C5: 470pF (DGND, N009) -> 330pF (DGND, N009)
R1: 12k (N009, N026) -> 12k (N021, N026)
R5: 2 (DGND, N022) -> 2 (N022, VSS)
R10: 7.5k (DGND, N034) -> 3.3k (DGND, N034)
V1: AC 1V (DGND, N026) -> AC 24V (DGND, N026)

---

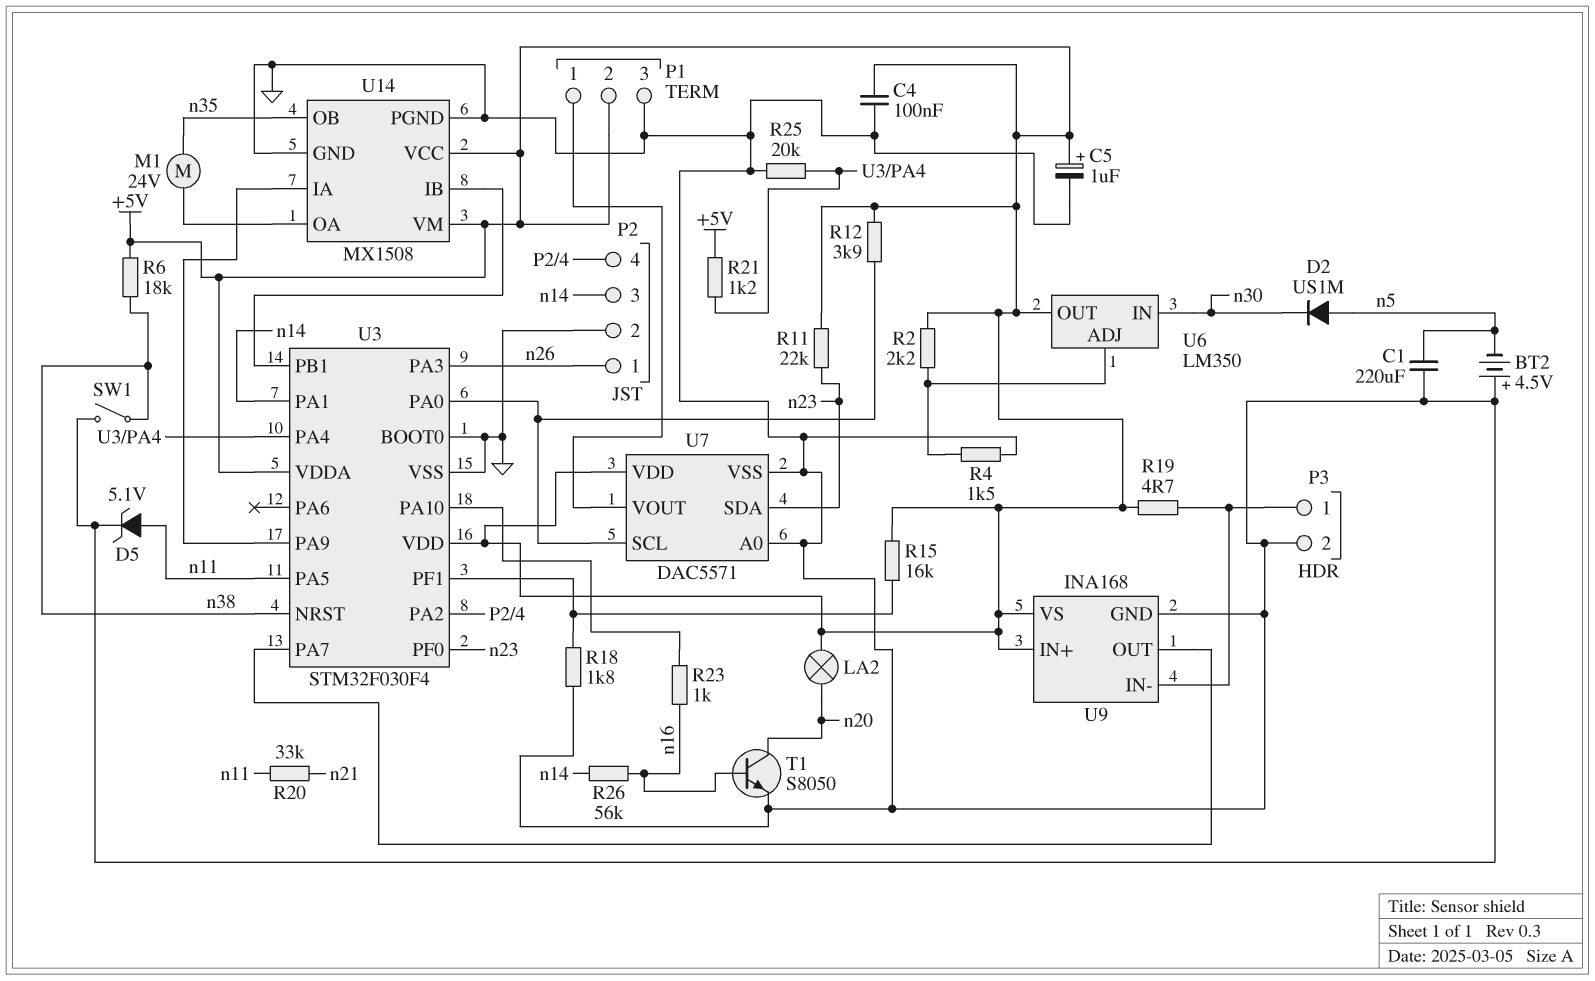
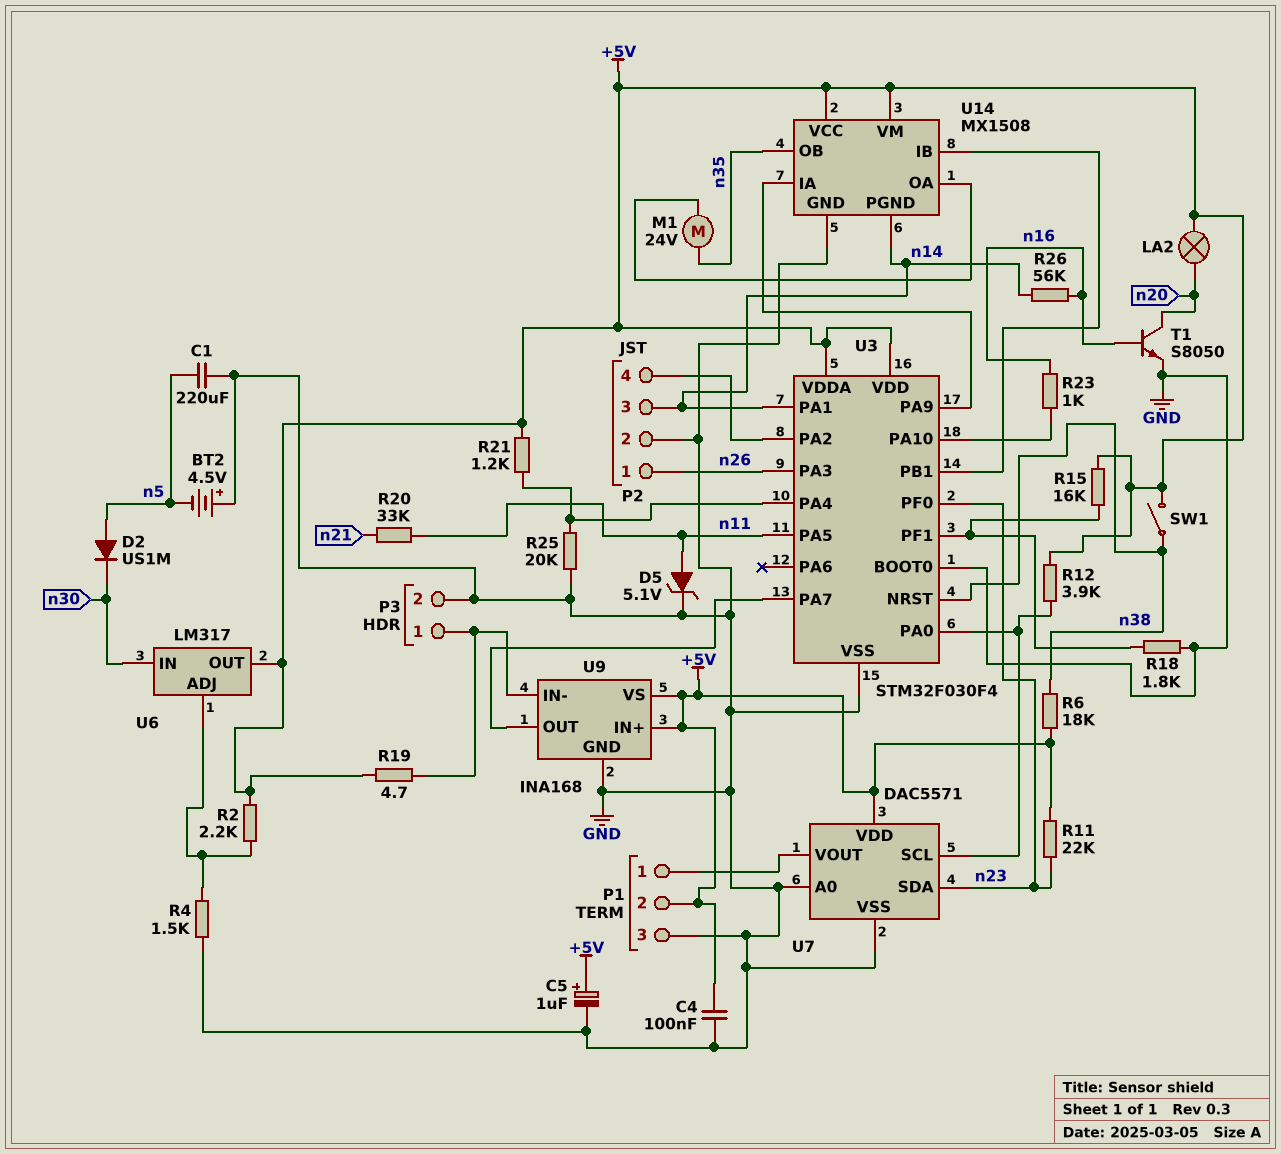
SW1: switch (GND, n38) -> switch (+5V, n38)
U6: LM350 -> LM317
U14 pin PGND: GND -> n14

WHAT THE TASK REQUIRES
Looking at the records above, return exactly the lines from the line with "R1: 12k (N009, N026) -> 12k (N021, N026)" to the line with "V1: AC 1V (DGND, N026) -> AC 24V (DGND, N026)", both ends included.

SOLUTION FOR THIS TASK
R1: 12k (N009, N026) -> 12k (N021, N026)
R5: 2 (DGND, N022) -> 2 (N022, VSS)
R10: 7.5k (DGND, N034) -> 3.3k (DGND, N034)
V1: AC 1V (DGND, N026) -> AC 24V (DGND, N026)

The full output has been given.